--- Dataset ---

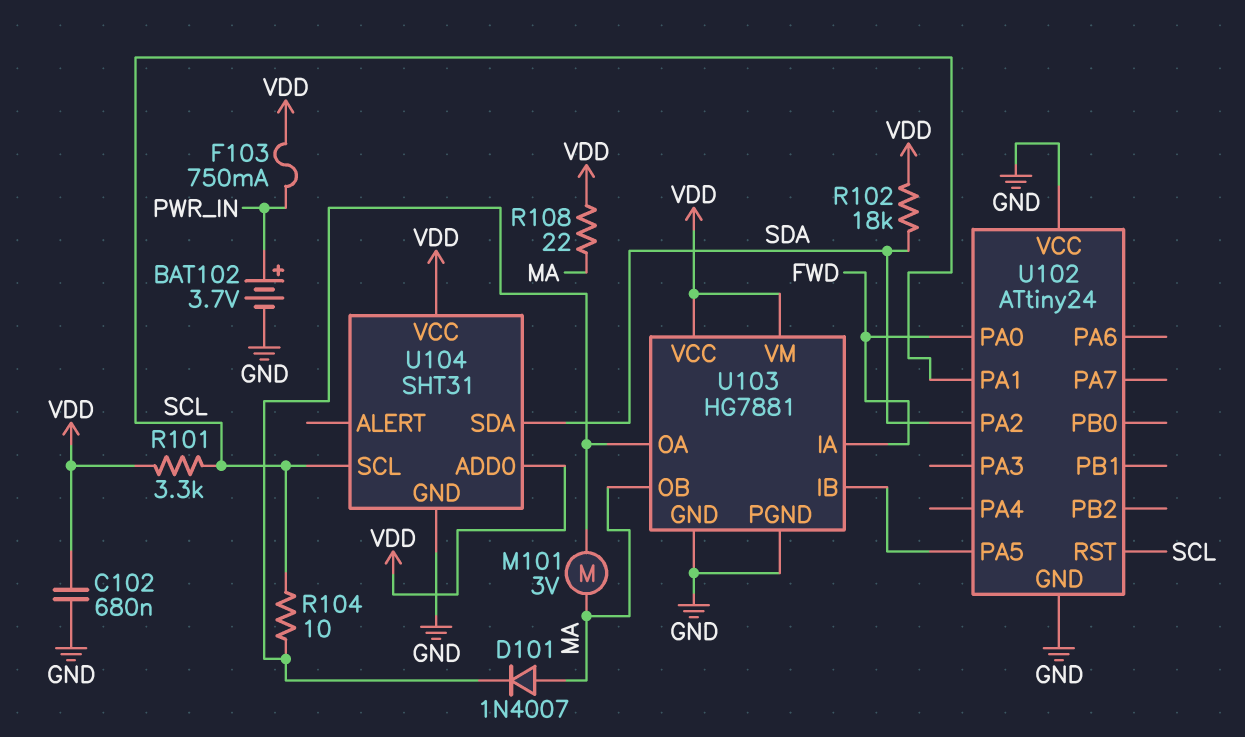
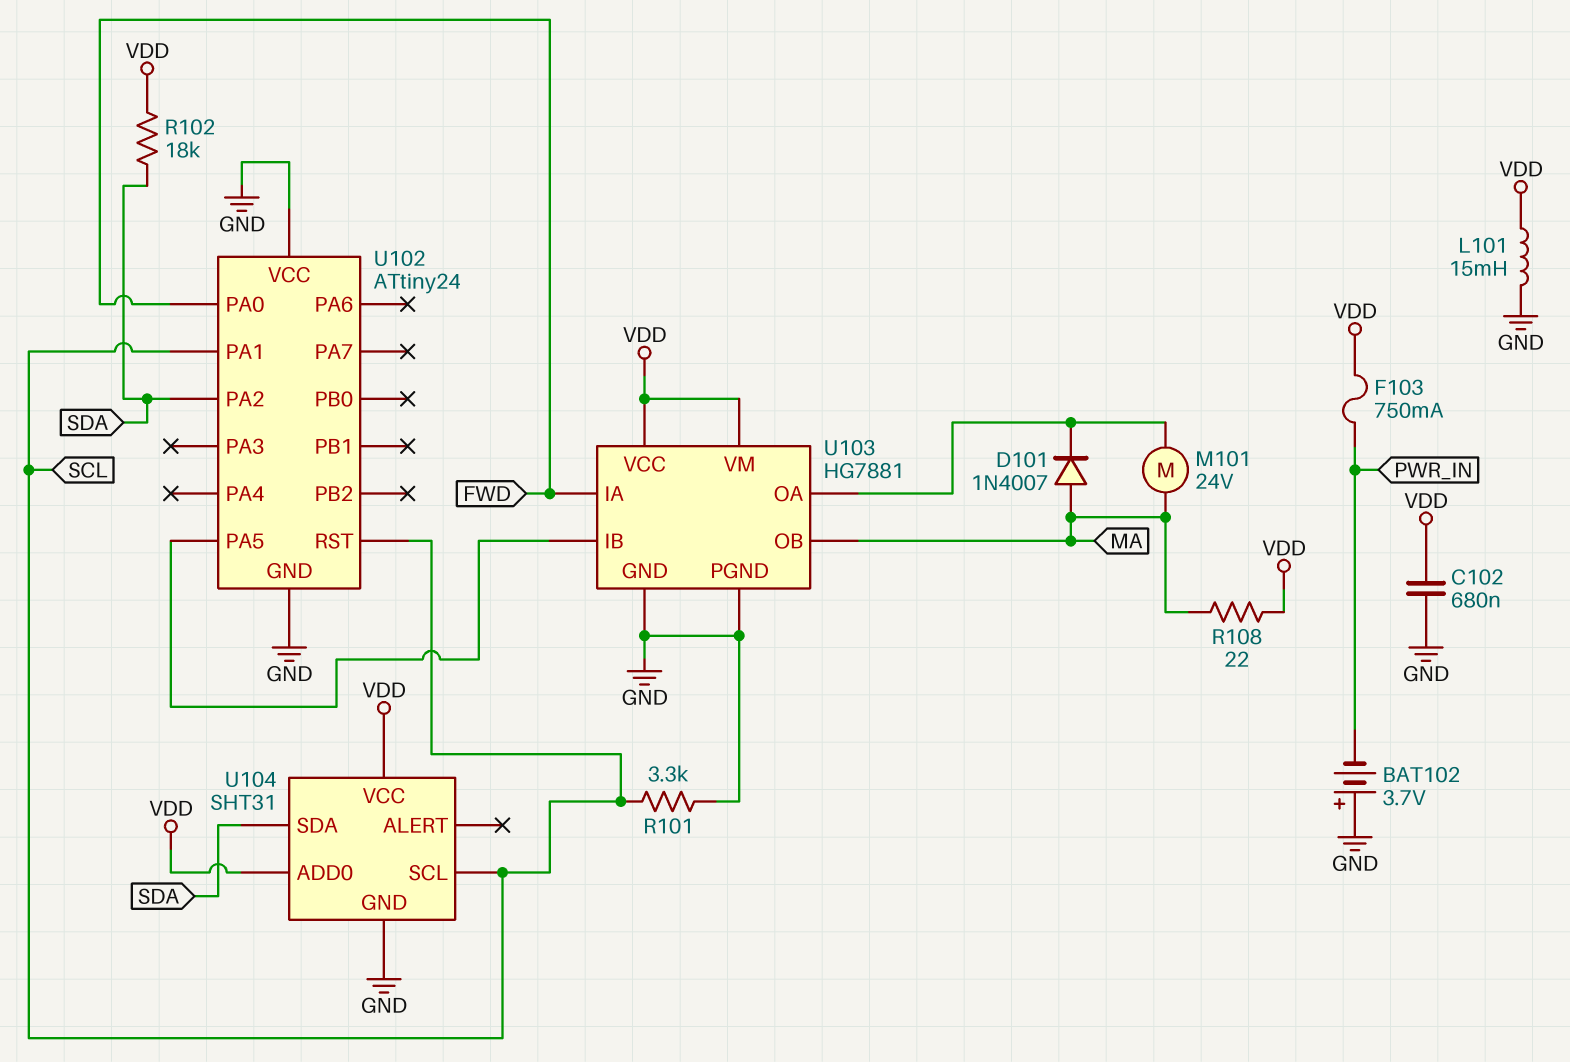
BAT102: 3.7V (plus PWR_IN, minus GND) -> 3.7V (plus GND, minus PWR_IN)
L101: none -> 15mH (GND, VDD)
M101: motor 3V (MA, U103/OA) -> motor 24V (MA, U103/OA)
R101: 3.3k (SCL, VDD) -> 3.3k (GND, SCL)
R104: 10 (SCL, U103/OA) -> none

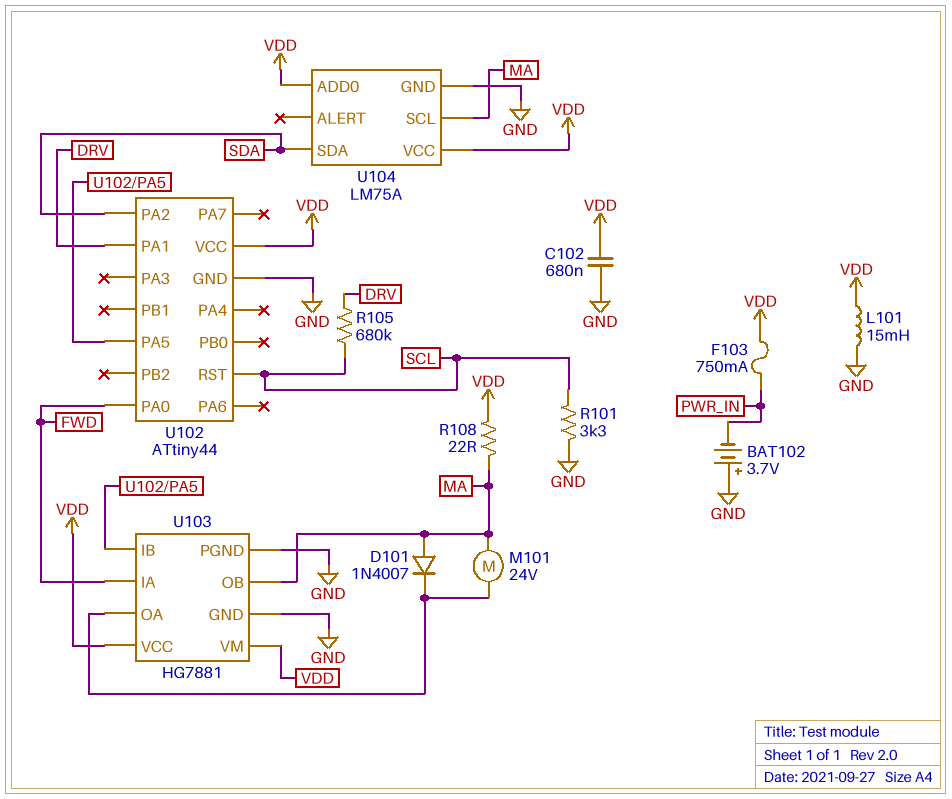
R102: 18k (SDA, VDD) -> none
R105: none -> 680k (DRV, SCL)
U102: ATtiny24 -> ATtiny44
U102 pin PA1: SCL -> DRV
U102 pin VCC: GND -> VDD
U104: SHT31 -> LM75A
U104 pin SCL: SCL -> MA

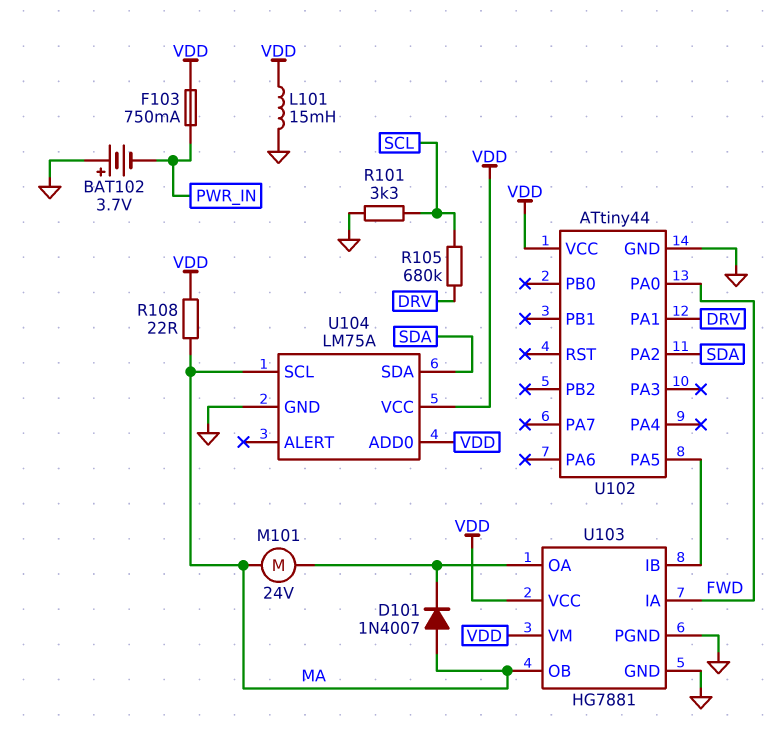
C102: 680nF (GND, VDD) -> none
U102 pin RST: SCL -> none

---

• _What the exercise asks_: Leaving each picture behind, please give again exactly the lines above from the one with "L101: none -> 15mH (GND, VDD)" through the one with "U102 pin VCC: GND -> VDD", both included, and no others.

• _The answer_:
L101: none -> 15mH (GND, VDD)
M101: motor 3V (MA, U103/OA) -> motor 24V (MA, U103/OA)
R101: 3.3k (SCL, VDD) -> 3.3k (GND, SCL)
R104: 10 (SCL, U103/OA) -> none

R102: 18k (SDA, VDD) -> none
R105: none -> 680k (DRV, SCL)
U102: ATtiny24 -> ATtiny44
U102 pin PA1: SCL -> DRV
U102 pin VCC: GND -> VDD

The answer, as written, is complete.